▶ _Exercise_: Please restate, exactly, only the lines from the beginning of the listing below through the line containing "in_first: [677, 330]", with the pictures left out.

▶ _Data_:
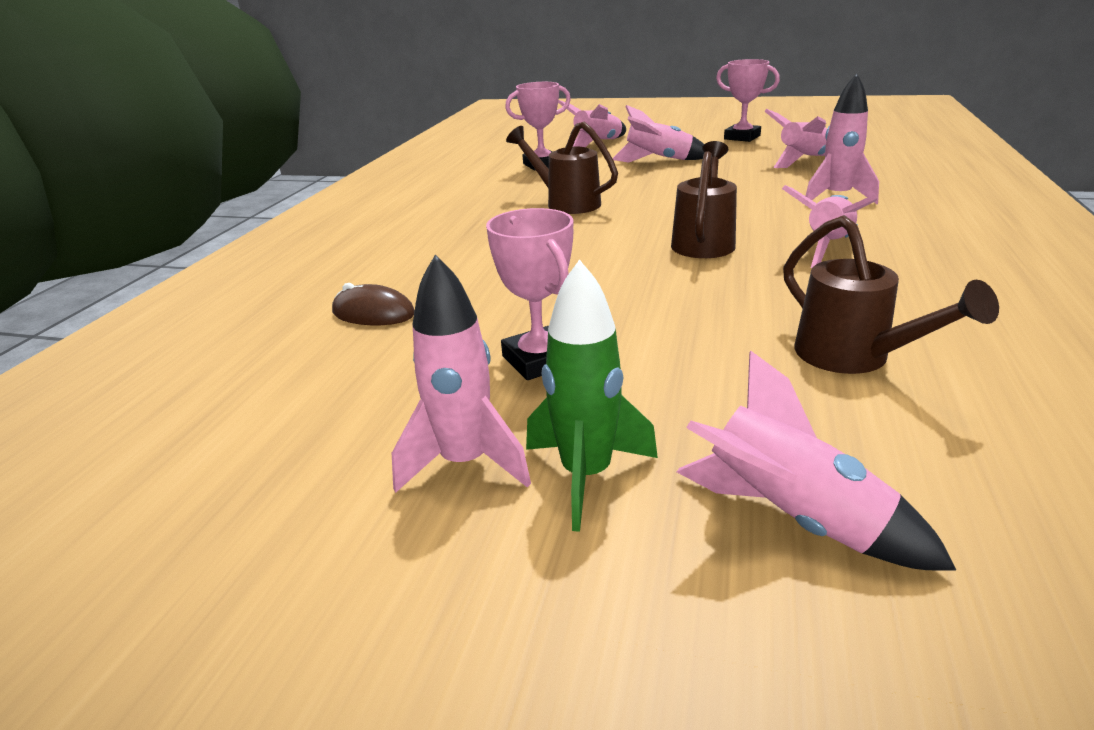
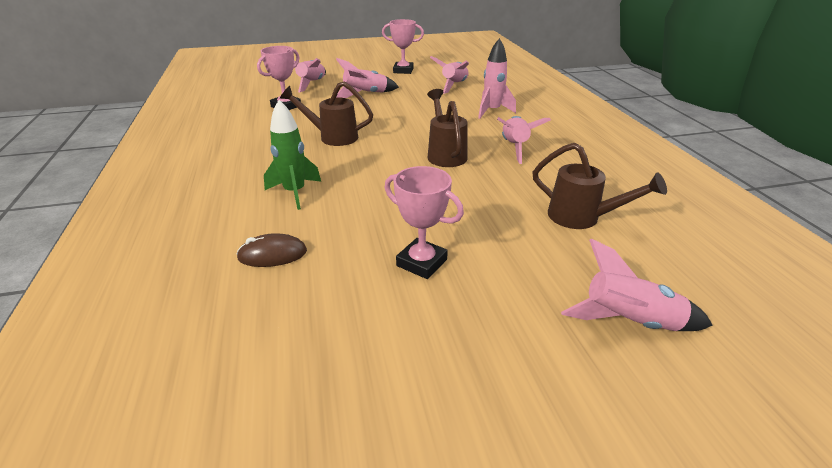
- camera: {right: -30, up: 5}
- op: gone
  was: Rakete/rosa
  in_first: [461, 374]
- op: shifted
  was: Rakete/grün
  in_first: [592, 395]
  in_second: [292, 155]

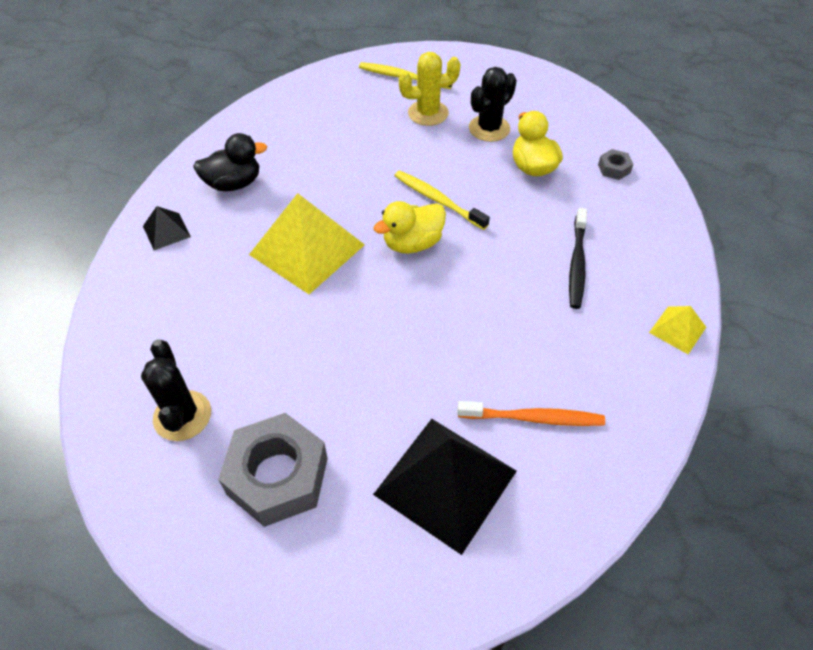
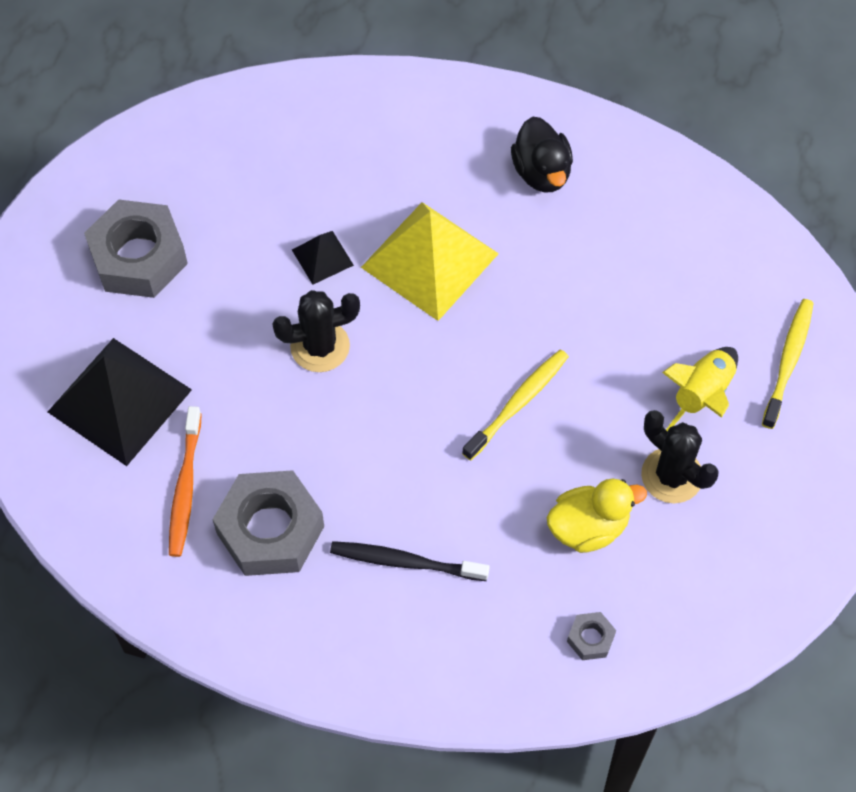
- camera: {right: 90, up: 10}
- op: swapped
  was: Kaktus/gelb
  now: Rakete/gelb
  in_first: [429, 89]
  in_second: [700, 389]
- op: gone
  was: Ente/gelb
  in_first: [409, 227]
- op: shifted
  was: Pyramide/schwarz
  in_first: [167, 228]
  in_second: [323, 258]
- op: gone
  was: Pyramide/gelb
  in_first: [677, 330]
- op: shifted
  was: Kaktus/schwarz
  in_first: [176, 390]
  in_second: [316, 331]
- op: new
  now: Sechskantmutter/grau
  in_second: [268, 523]

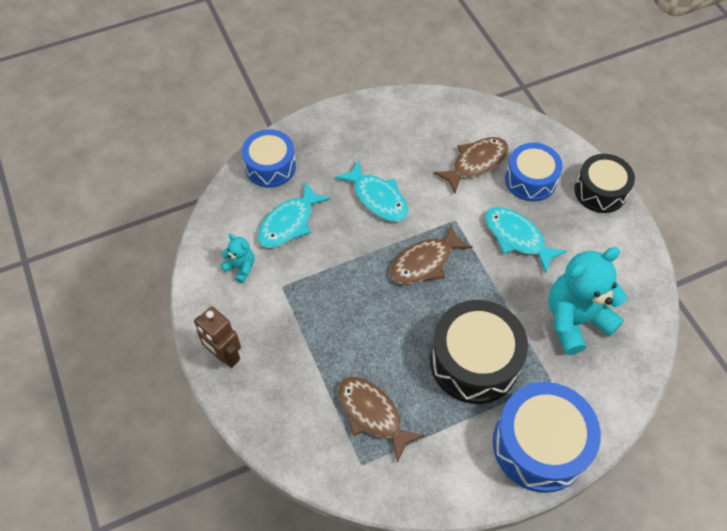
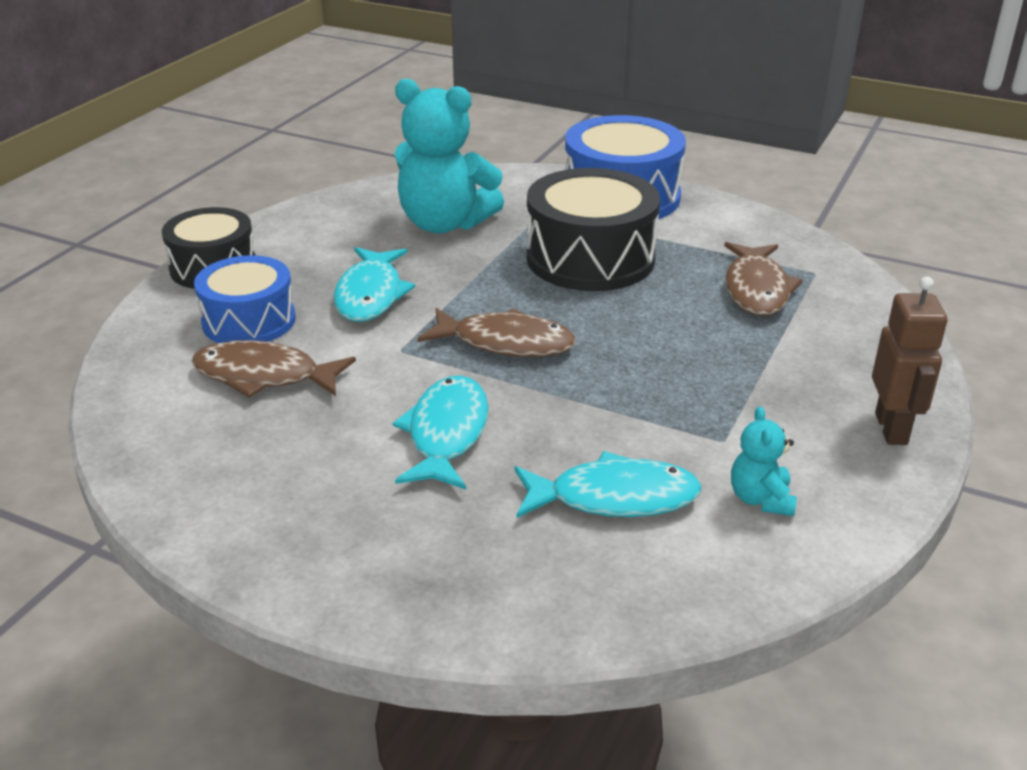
- camera: {right: -130, up: -25}
- op: gone
  was: Trommel/blau
  in_first: [269, 158]

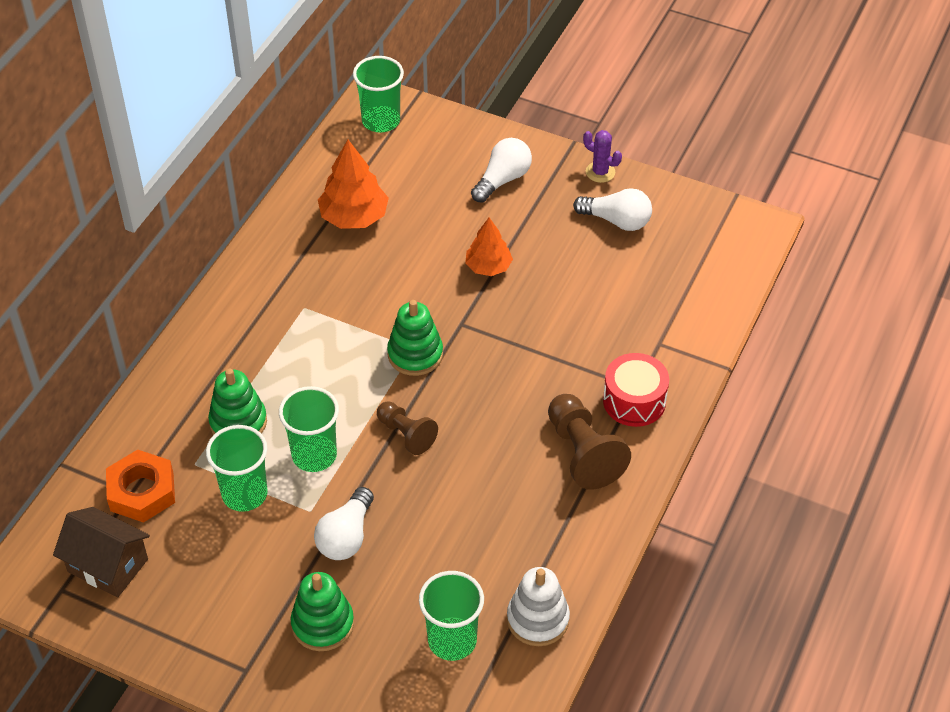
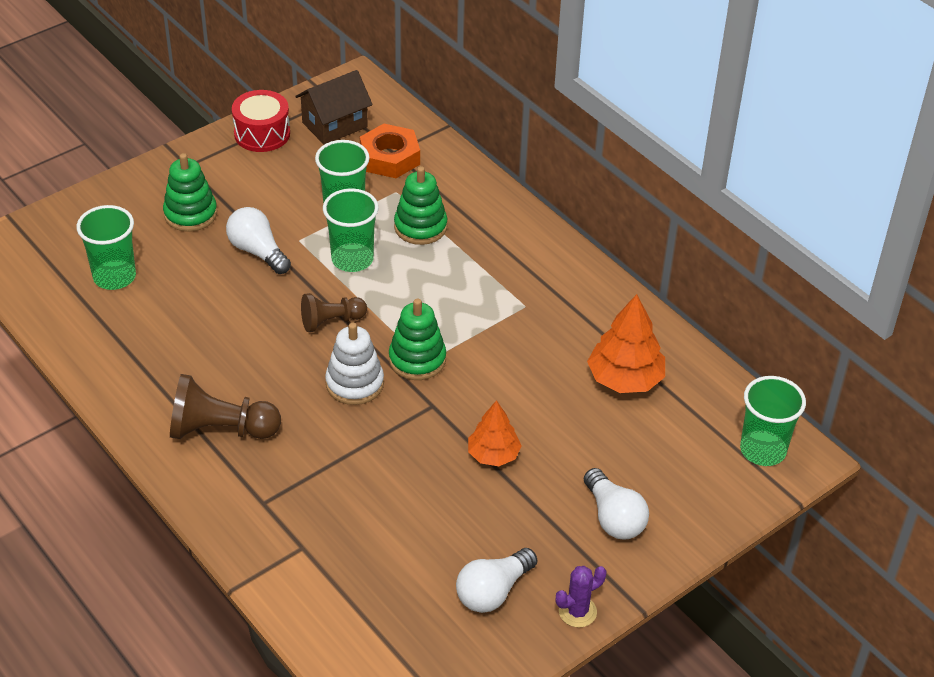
- camera: {right: 115, up: -5}
- op: shifted
  was: Trommel/rot
  in_first: [636, 390]
  in_second: [261, 121]
- op: shifted
  was: Stapelspielzeug/weiß
  in_first: [538, 606]
  in_second: [354, 364]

▶ _Written solution_:
- camera: {right: -30, up: 5}
- op: gone
  was: Rakete/rosa
  in_first: [461, 374]
- op: shifted
  was: Rakete/grün
  in_first: [592, 395]
  in_second: [292, 155]

- camera: {right: 90, up: 10}
- op: swapped
  was: Kaktus/gelb
  now: Rakete/gelb
  in_first: [429, 89]
  in_second: [700, 389]
- op: gone
  was: Ente/gelb
  in_first: [409, 227]
- op: shifted
  was: Pyramide/schwarz
  in_first: [167, 228]
  in_second: [323, 258]
- op: gone
  was: Pyramide/gelb
  in_first: [677, 330]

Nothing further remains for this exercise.